— Exercise instructions —
Whenever a picture appears, omit it, and set down everything else in the records exactly.

___ Information

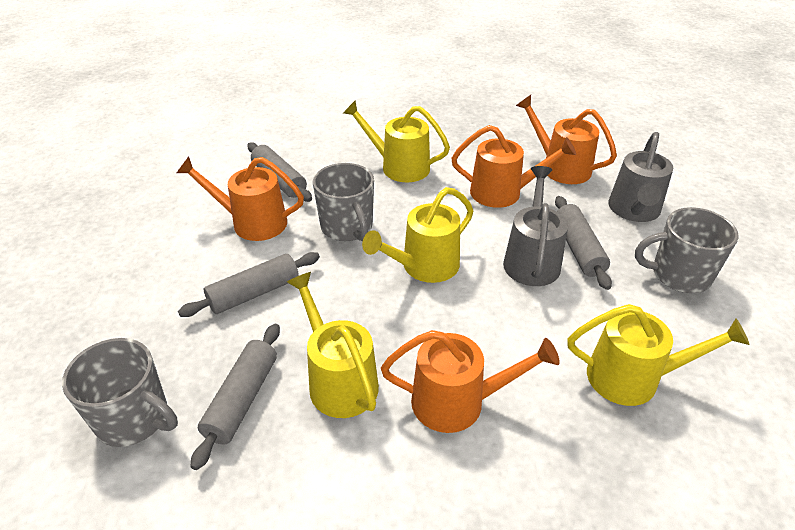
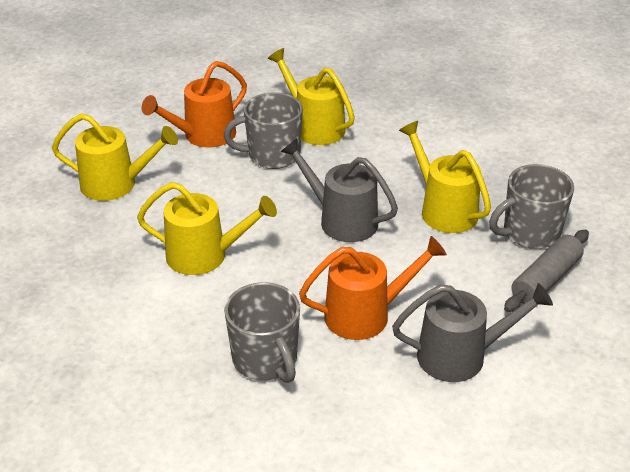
grey rolling pin: 4 -> 1
orange watering can: 4 -> 2

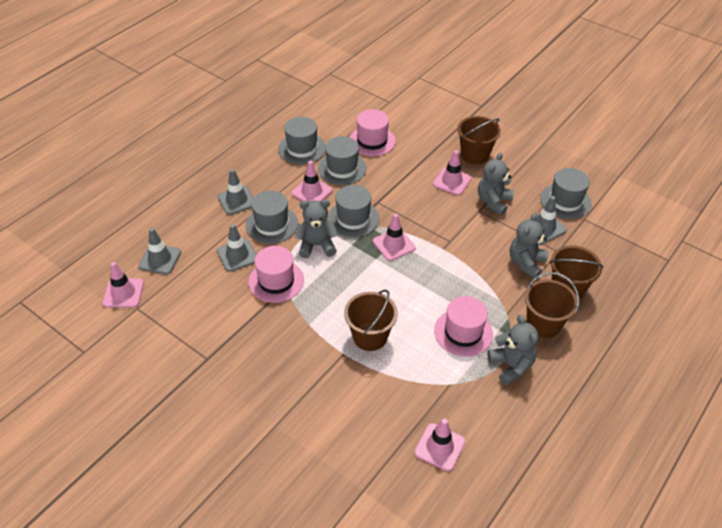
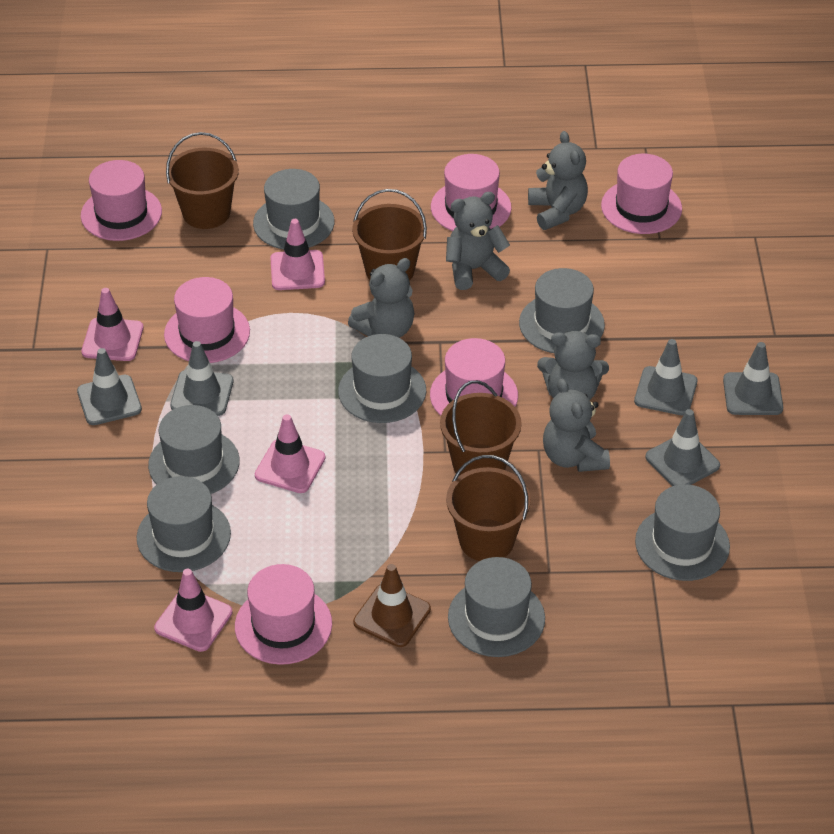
brown traffic cone: 0 -> 1
grey hat: 5 -> 7
grey teddy bear: 4 -> 5
grey traffic cone: 4 -> 5
pink hat: 3 -> 6
pink traffic cone: 5 -> 4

______

— Solution —
grey rolling pin: 4 -> 1
orange watering can: 4 -> 2

brown traffic cone: 0 -> 1
grey hat: 5 -> 7
grey teddy bear: 4 -> 5
grey traffic cone: 4 -> 5
pink hat: 3 -> 6
pink traffic cone: 5 -> 4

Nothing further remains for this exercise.